The task:
Below is a listing. Quote from it, exactly, the lines from the one containing "R3: 2.7k (3V3, n4) -> 6.8k (3V3, n4)" down to the one containing "SW1: button (n4, n9) -> button (GND, n4)", both ends included, and nothing else.

Dataset:

⟨

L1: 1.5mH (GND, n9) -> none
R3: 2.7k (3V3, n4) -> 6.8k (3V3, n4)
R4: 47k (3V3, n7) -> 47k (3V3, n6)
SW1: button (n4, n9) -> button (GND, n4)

⟩
⟨

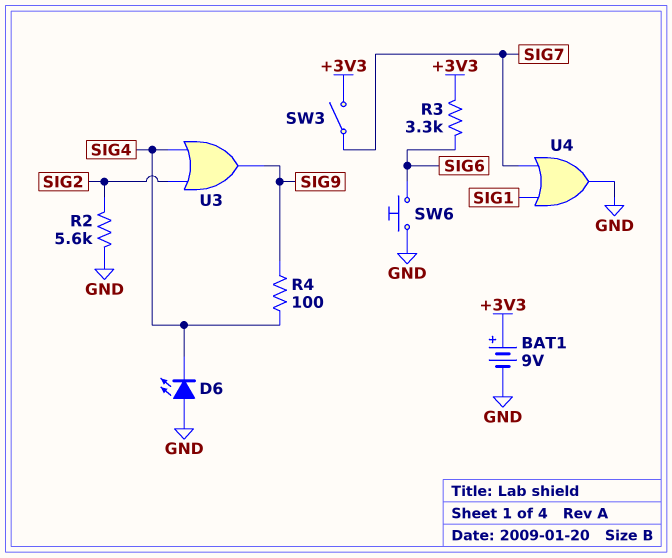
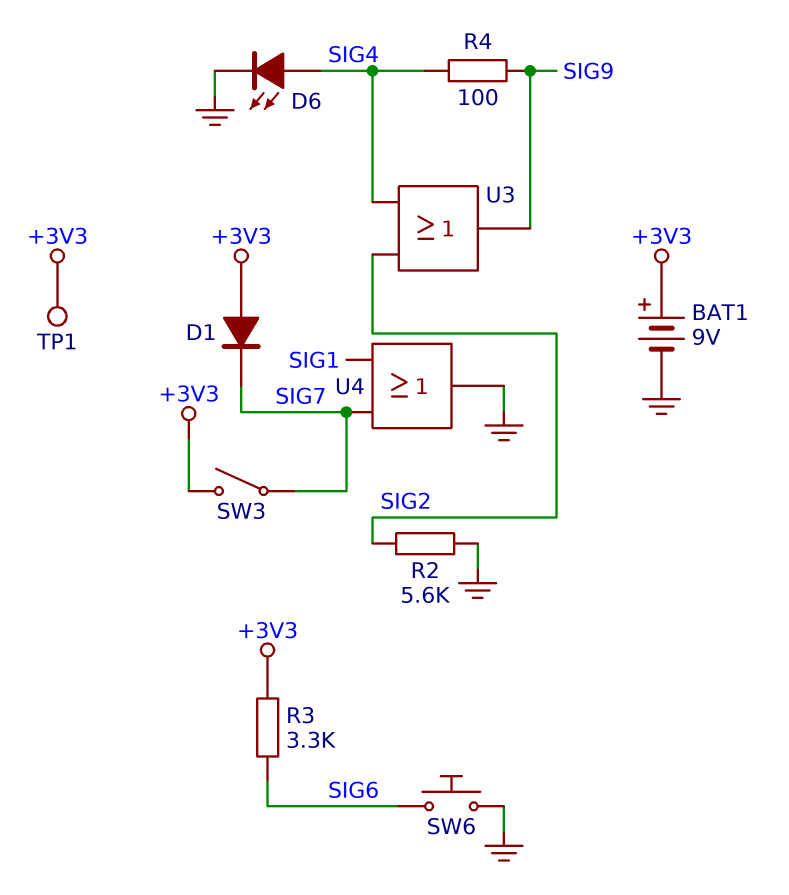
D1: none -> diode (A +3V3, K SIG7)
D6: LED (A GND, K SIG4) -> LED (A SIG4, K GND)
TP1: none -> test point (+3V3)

⟩

The completed task:
R3: 2.7k (3V3, n4) -> 6.8k (3V3, n4)
R4: 47k (3V3, n7) -> 47k (3V3, n6)
SW1: button (n4, n9) -> button (GND, n4)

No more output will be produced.